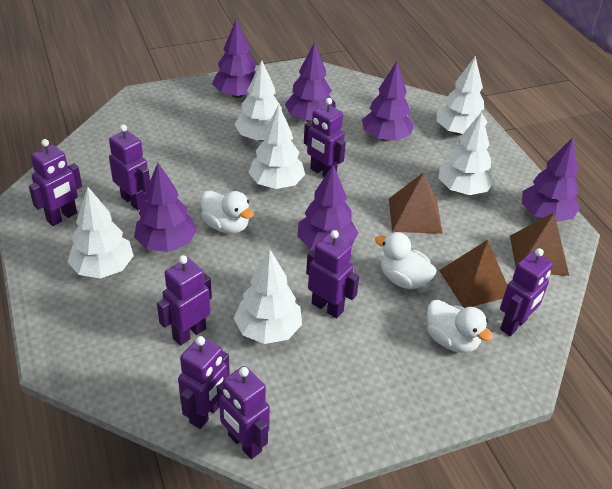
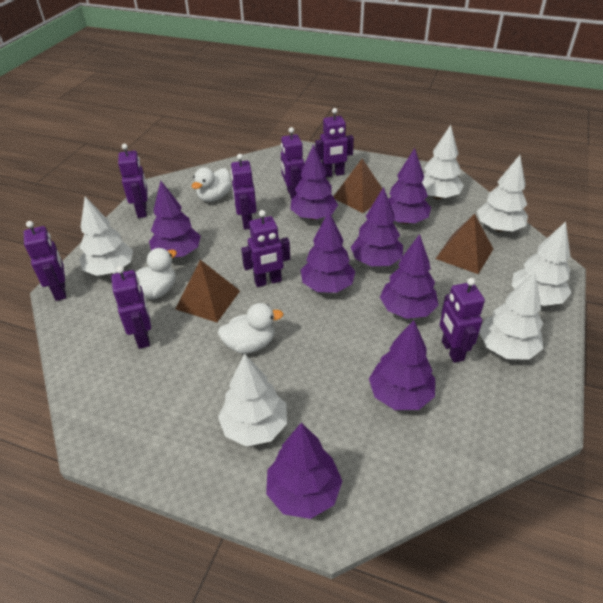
purple tree: 6 -> 8

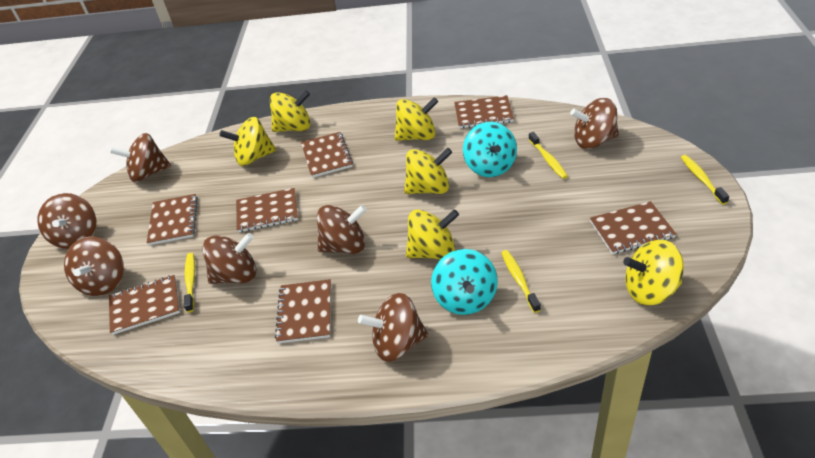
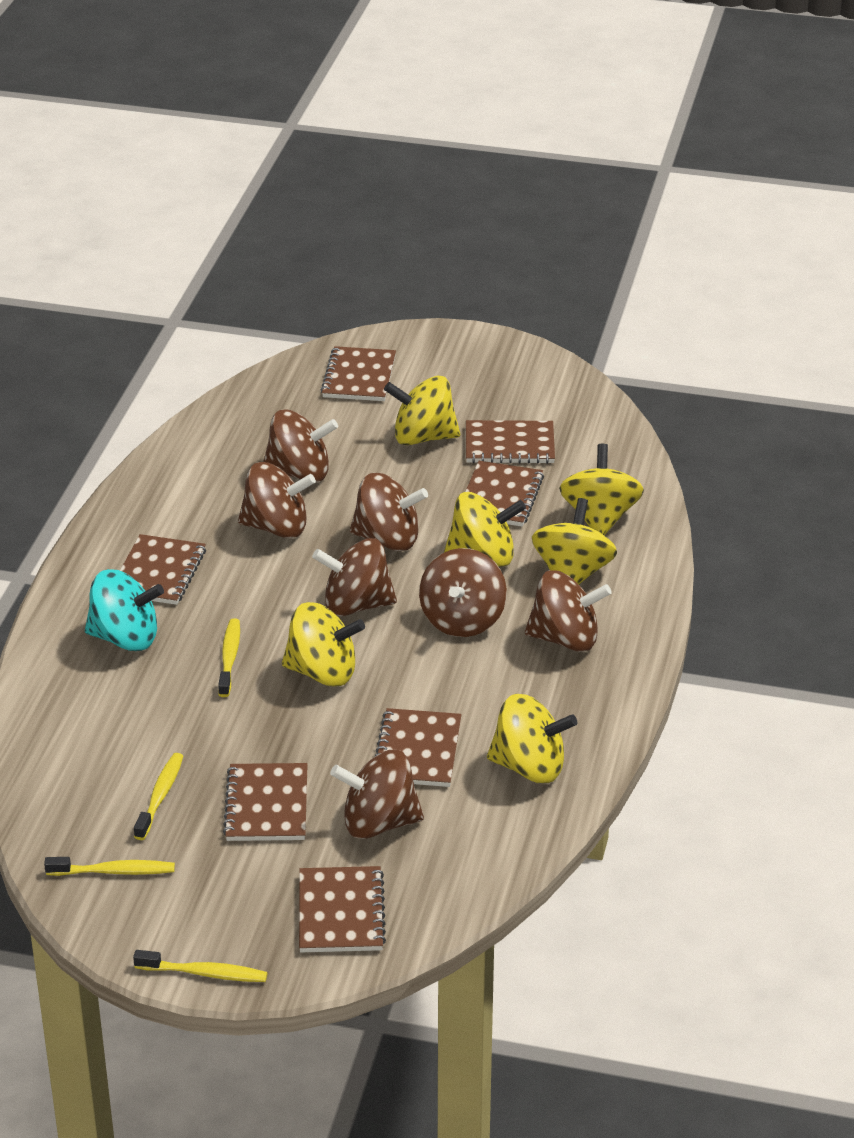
turquoise spinning top: 2 -> 1

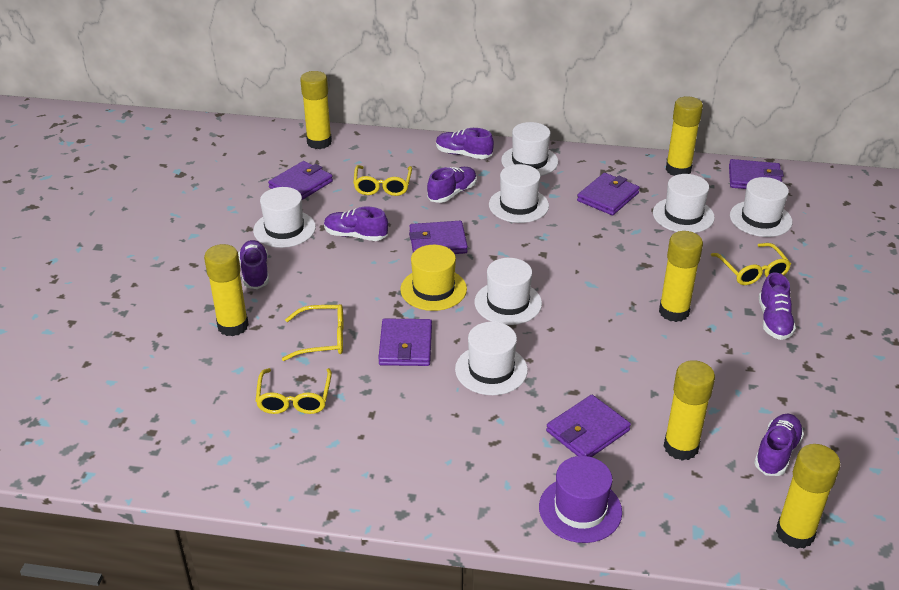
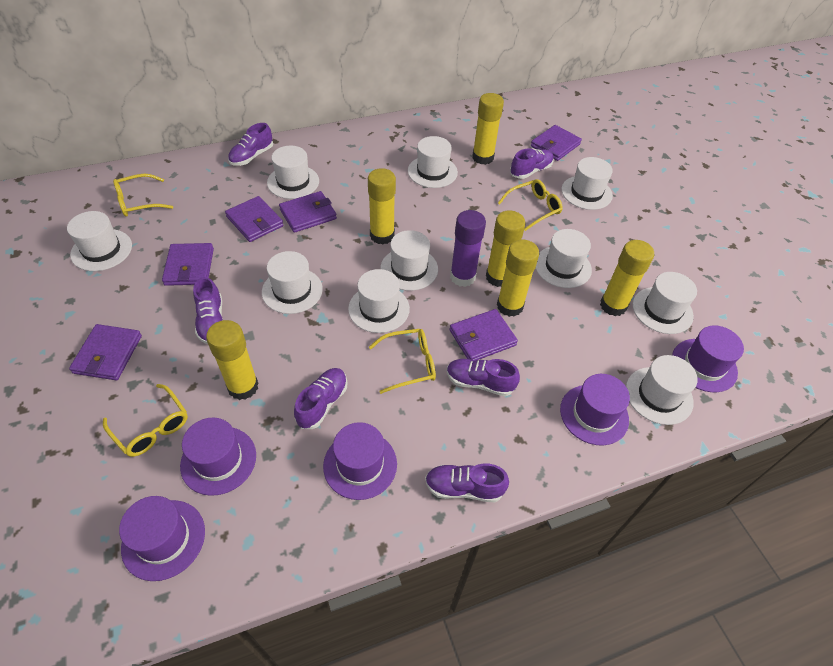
purple glue stick: 0 -> 1
purple hat: 1 -> 5
white hat: 7 -> 10
yellow hat: 1 -> 0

• • •

◆ Task to complete
Leaving the pictures aside, transcribe the entire listing exactly.

◆ Answer for this exercise
purple tree: 6 -> 8

turquoise spinning top: 2 -> 1

purple glue stick: 0 -> 1
purple hat: 1 -> 5
white hat: 7 -> 10
yellow hat: 1 -> 0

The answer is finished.